§ **WHAT TO DO**:
Look below for the line containing "(493, 137) = (264, 104): blue"; from there through the line containing "(184, 316) = (521, 328): yellow", both lines included, please set down each line exactly and nothing else.

*** SOURCE MATERIAL Section Begins ***

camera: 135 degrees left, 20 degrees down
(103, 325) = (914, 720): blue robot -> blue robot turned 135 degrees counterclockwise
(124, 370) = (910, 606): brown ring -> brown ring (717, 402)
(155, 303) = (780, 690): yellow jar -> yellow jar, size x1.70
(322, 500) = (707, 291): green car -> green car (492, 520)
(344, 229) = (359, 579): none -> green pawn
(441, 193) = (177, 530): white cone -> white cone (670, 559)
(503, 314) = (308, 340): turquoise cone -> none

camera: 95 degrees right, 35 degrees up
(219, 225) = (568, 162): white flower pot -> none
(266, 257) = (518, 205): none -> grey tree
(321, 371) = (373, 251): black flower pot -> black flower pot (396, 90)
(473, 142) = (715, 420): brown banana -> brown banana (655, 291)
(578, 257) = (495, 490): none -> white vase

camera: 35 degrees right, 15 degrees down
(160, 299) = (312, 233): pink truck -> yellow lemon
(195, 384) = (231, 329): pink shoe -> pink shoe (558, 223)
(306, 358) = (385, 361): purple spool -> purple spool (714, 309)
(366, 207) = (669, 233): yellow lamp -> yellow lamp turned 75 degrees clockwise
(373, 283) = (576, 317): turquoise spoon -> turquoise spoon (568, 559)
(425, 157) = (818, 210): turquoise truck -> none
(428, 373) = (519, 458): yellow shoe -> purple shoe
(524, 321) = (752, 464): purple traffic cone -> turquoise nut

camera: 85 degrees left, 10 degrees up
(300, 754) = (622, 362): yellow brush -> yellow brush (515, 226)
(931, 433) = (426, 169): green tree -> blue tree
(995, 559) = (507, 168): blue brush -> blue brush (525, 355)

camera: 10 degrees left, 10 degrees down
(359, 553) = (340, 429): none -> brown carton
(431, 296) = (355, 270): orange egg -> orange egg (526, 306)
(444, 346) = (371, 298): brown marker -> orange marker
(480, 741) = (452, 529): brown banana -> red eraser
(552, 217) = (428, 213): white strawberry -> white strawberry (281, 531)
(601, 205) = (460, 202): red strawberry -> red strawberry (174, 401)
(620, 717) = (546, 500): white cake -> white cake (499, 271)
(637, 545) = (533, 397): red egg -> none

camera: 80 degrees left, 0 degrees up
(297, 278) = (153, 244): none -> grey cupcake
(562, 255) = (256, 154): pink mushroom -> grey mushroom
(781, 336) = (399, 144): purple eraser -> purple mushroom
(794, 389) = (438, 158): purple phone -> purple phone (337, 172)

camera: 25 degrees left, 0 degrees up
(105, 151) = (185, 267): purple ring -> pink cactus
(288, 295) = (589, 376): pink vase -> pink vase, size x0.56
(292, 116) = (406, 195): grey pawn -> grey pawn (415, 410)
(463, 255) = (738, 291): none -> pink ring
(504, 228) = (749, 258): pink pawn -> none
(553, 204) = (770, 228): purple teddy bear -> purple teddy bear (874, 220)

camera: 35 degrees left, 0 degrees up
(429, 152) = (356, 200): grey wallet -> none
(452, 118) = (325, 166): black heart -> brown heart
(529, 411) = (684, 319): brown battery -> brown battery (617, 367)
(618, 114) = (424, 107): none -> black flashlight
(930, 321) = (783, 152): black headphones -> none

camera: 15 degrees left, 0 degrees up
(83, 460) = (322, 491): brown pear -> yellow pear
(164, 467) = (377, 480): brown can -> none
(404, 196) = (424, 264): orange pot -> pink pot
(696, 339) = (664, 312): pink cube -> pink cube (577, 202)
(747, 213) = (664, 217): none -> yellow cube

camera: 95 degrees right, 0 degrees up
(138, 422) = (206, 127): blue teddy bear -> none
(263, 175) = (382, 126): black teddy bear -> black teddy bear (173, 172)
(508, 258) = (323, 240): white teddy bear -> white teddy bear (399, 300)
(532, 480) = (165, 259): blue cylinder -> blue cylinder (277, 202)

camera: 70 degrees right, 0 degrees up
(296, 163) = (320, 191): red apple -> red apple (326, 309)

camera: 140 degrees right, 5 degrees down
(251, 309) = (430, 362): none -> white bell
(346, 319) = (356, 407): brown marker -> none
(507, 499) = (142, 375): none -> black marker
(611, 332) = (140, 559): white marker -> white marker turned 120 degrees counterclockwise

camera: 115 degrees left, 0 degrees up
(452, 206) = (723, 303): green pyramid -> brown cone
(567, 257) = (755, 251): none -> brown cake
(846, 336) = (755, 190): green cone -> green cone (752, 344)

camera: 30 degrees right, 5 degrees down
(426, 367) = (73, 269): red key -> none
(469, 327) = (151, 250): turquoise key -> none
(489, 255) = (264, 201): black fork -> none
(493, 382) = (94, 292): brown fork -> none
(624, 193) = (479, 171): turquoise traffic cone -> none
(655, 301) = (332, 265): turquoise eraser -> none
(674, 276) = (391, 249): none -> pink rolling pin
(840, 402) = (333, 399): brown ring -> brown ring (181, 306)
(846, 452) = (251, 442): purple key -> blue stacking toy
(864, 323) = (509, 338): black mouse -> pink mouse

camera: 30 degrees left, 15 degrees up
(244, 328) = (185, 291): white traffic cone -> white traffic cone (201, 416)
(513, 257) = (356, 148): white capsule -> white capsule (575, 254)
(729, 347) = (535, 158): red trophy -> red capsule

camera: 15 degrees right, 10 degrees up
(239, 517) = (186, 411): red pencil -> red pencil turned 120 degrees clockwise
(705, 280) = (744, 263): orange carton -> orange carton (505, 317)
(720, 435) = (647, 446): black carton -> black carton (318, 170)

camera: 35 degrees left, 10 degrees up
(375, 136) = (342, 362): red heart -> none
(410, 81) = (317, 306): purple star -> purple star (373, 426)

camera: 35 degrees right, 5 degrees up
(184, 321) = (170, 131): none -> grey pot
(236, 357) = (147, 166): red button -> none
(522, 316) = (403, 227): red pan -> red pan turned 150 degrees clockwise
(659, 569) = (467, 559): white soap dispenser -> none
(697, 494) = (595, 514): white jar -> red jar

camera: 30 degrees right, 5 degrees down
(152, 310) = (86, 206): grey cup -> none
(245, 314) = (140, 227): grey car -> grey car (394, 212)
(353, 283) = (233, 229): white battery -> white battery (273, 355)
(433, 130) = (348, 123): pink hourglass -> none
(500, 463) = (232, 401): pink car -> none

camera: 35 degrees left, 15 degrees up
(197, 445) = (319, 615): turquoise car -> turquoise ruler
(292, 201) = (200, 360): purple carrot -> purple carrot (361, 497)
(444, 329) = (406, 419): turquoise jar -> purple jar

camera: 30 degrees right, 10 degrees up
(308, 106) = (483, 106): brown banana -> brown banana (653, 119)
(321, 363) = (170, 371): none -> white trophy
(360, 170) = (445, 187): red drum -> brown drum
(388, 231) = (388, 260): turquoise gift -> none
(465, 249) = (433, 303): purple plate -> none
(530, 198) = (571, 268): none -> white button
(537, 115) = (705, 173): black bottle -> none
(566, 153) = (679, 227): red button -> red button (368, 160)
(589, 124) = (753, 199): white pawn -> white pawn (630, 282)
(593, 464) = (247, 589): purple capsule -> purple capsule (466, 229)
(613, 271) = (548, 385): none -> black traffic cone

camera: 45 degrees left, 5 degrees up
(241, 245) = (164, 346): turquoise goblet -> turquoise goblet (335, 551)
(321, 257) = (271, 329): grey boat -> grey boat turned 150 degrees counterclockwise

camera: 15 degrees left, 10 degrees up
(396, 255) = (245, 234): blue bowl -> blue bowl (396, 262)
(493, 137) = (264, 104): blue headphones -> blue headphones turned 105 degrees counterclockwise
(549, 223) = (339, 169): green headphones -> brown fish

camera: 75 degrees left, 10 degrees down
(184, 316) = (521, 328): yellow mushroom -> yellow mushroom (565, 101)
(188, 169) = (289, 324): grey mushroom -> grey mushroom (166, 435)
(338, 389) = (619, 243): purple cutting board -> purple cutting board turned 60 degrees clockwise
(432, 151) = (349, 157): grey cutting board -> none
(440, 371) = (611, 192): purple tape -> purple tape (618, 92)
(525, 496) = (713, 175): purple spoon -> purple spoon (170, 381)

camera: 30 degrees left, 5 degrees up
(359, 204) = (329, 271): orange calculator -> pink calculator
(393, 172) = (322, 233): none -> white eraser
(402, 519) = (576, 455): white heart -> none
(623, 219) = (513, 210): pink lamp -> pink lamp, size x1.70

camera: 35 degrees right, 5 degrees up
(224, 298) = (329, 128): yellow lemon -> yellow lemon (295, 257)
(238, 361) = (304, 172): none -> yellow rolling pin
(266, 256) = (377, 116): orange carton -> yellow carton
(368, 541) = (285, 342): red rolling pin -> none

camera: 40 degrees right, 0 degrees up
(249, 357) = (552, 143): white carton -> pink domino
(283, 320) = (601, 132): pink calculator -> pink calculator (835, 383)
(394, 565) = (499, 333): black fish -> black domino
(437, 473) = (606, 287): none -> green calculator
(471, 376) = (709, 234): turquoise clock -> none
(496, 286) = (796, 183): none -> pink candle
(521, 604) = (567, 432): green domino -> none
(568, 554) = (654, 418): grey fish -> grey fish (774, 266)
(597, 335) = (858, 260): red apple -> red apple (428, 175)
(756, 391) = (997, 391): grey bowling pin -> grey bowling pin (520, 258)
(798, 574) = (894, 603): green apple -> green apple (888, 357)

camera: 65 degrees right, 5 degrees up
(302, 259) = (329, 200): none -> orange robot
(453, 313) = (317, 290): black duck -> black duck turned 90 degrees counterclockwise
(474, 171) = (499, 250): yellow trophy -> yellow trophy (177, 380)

*** SOURCE MATERIAL Section Ends ***

§ **REPLY TO THE TASK**:
(493, 137) = (264, 104): blue headphones -> blue headphones turned 105 degrees counterclockwise
(549, 223) = (339, 169): green headphones -> brown fish

camera: 75 degrees left, 10 degrees down
(184, 316) = (521, 328): yellow mushroom -> yellow mushroom (565, 101)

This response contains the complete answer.